Items from a dataset:
_ _ _ _ _ _ _
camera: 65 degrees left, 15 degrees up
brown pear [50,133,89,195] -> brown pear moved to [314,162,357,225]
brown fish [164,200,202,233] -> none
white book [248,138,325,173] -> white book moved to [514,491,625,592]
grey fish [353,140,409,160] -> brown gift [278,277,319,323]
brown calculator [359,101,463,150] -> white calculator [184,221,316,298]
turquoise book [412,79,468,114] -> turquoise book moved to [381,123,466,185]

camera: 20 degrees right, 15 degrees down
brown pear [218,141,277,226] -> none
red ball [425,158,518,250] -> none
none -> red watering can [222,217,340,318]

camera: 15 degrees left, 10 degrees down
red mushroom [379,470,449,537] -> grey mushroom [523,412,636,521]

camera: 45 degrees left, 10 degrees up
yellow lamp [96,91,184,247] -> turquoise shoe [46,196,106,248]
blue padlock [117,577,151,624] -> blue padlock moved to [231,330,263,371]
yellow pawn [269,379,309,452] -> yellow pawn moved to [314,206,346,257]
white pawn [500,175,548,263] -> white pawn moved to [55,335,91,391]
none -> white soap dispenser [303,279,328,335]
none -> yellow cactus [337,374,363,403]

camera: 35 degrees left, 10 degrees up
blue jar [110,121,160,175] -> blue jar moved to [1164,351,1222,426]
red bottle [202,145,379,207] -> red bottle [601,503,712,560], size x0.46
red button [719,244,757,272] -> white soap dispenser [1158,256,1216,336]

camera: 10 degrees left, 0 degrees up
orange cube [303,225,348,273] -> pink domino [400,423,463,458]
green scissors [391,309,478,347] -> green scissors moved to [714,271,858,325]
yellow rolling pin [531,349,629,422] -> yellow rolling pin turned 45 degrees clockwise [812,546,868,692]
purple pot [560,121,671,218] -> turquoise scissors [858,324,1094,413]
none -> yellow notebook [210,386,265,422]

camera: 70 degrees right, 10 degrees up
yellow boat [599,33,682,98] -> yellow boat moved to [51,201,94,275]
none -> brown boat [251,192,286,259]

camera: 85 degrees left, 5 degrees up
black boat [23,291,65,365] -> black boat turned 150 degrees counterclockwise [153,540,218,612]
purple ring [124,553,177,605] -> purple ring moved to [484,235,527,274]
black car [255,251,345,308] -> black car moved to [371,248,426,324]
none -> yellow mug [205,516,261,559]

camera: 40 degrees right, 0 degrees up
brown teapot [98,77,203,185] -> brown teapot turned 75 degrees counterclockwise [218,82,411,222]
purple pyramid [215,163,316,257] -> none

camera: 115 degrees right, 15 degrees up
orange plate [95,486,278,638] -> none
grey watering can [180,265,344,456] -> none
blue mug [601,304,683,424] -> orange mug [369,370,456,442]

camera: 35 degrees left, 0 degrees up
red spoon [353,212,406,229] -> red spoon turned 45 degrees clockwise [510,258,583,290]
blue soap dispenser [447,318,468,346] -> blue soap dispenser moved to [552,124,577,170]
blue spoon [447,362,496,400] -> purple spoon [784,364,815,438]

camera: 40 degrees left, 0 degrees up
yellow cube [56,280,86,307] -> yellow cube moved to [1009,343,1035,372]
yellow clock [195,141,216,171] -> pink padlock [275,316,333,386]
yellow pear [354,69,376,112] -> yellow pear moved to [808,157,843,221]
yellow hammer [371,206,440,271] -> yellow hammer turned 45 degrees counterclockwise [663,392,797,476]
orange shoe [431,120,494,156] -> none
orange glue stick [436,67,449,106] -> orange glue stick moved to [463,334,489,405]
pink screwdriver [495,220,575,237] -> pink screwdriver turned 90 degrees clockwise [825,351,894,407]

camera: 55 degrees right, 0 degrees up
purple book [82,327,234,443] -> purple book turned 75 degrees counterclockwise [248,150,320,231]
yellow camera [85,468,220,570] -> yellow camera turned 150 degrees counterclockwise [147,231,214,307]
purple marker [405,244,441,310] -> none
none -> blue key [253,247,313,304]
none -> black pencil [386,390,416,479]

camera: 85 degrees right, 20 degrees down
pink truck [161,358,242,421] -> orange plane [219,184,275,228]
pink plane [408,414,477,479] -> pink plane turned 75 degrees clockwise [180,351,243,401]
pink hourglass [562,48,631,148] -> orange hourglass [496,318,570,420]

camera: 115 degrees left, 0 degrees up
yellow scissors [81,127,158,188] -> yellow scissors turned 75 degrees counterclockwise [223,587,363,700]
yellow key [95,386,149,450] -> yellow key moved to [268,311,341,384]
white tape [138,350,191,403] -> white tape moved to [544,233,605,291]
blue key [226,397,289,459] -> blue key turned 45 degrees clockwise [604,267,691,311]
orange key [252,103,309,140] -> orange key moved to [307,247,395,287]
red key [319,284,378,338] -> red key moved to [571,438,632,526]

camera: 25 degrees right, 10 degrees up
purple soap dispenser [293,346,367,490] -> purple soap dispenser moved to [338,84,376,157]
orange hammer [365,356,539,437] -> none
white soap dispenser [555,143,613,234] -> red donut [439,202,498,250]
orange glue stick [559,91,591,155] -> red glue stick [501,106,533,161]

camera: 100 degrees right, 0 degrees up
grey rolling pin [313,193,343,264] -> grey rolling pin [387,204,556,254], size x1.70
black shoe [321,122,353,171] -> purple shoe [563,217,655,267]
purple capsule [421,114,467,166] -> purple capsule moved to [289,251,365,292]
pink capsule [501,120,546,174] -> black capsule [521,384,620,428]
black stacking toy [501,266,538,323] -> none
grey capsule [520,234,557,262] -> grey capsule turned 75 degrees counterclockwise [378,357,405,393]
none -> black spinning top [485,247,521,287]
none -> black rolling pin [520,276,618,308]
_ _ _ _ _ _ _
Proceeding from the line containing "blue mug [601,304,683,424]" through the line containing "blue spoon [447,362,496,400]", transcribe the lines above exactly, both end lines included.

SOLVED PROBLEM:
blue mug [601,304,683,424] -> orange mug [369,370,456,442]

camera: 35 degrees left, 0 degrees up
red spoon [353,212,406,229] -> red spoon turned 45 degrees clockwise [510,258,583,290]
blue soap dispenser [447,318,468,346] -> blue soap dispenser moved to [552,124,577,170]
blue spoon [447,362,496,400] -> purple spoon [784,364,815,438]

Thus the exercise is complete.